▽
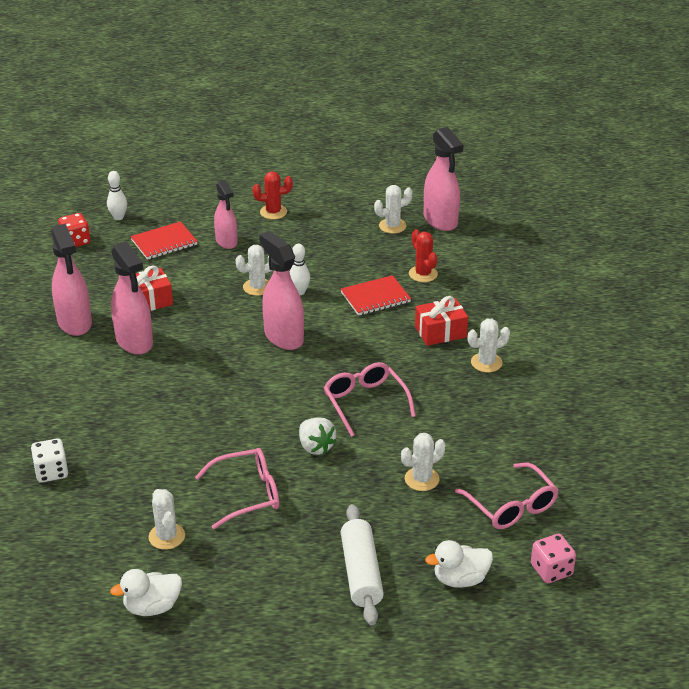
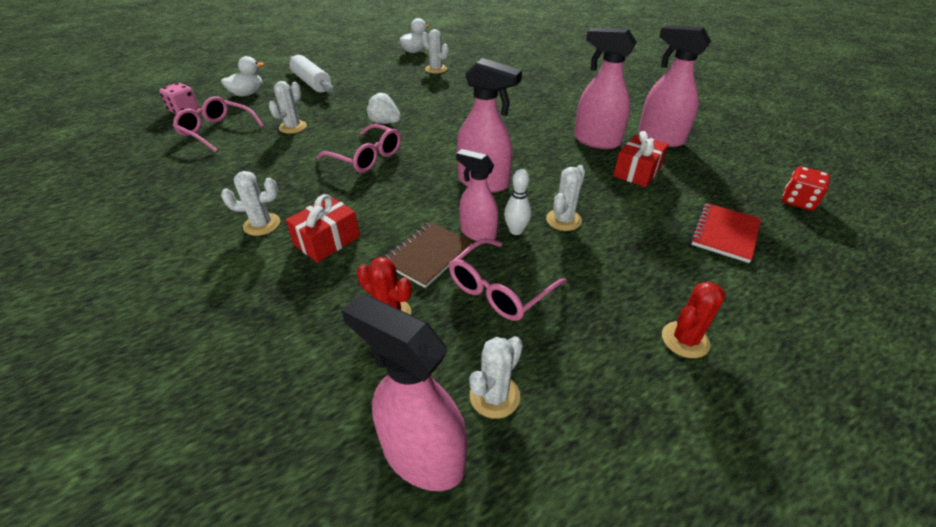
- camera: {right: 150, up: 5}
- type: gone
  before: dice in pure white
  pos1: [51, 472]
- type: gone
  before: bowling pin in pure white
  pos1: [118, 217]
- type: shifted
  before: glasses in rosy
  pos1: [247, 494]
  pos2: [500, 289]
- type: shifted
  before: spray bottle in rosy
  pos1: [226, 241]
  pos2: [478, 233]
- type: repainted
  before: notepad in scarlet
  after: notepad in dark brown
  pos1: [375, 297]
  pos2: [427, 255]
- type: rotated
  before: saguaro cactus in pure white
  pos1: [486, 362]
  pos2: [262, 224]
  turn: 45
△
▽
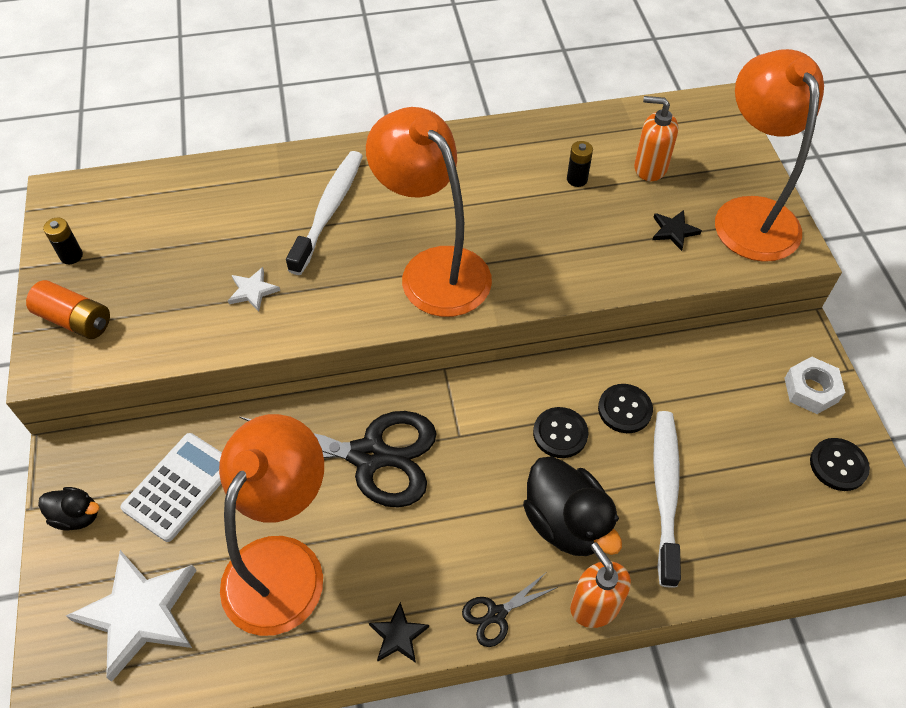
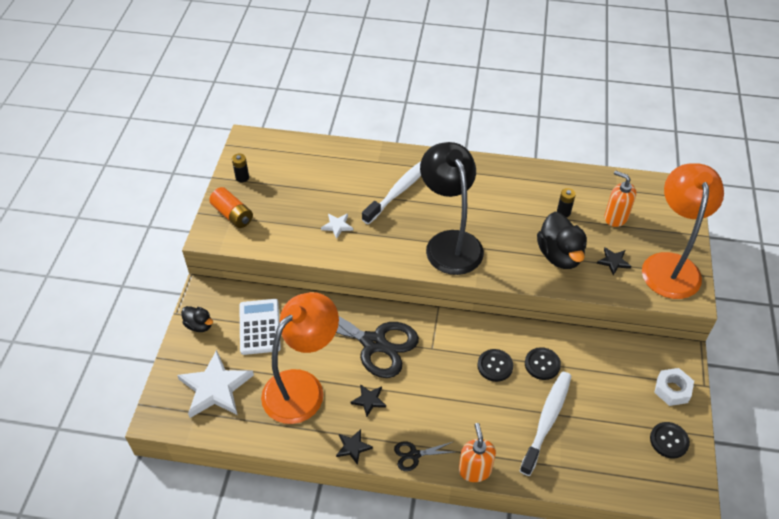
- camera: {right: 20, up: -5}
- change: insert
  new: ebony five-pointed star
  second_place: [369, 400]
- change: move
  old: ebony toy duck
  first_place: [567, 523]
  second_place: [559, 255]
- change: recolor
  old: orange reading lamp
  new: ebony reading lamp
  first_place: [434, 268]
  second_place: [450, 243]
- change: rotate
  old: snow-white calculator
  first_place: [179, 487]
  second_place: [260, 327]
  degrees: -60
△
▽
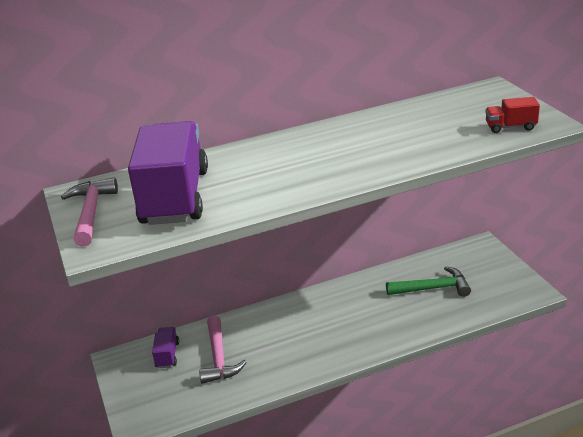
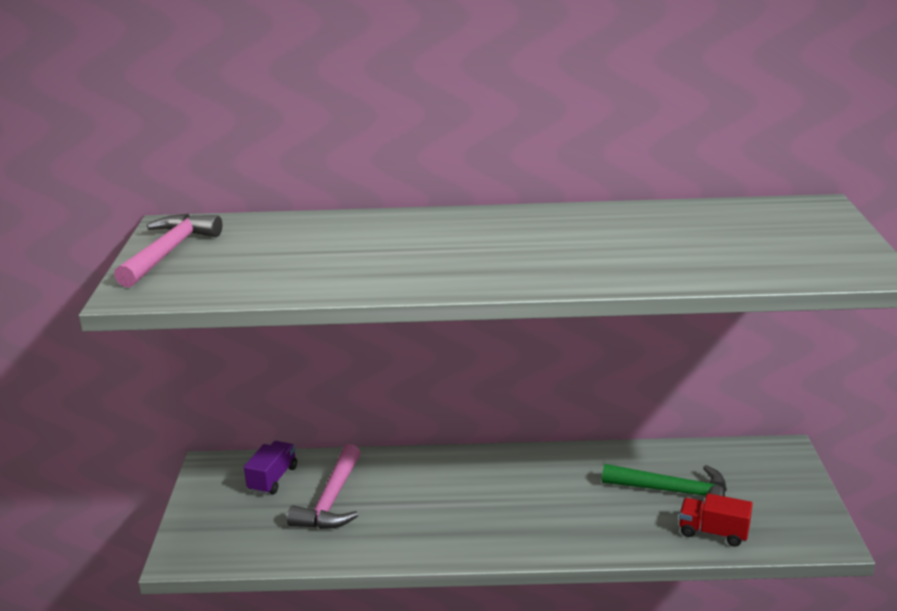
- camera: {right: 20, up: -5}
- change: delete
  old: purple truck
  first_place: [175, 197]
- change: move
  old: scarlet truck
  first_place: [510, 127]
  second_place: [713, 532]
△
_Directions for this task_:
Write out exactly the lines above between the line with "- change: recolor" and the line with "degrees: -60", inclusive, and nothing beyond them.

_Result for this task_:
- change: recolor
  old: orange reading lamp
  new: ebony reading lamp
  first_place: [434, 268]
  second_place: [450, 243]
- change: rotate
  old: snow-white calculator
  first_place: [179, 487]
  second_place: [260, 327]
  degrees: -60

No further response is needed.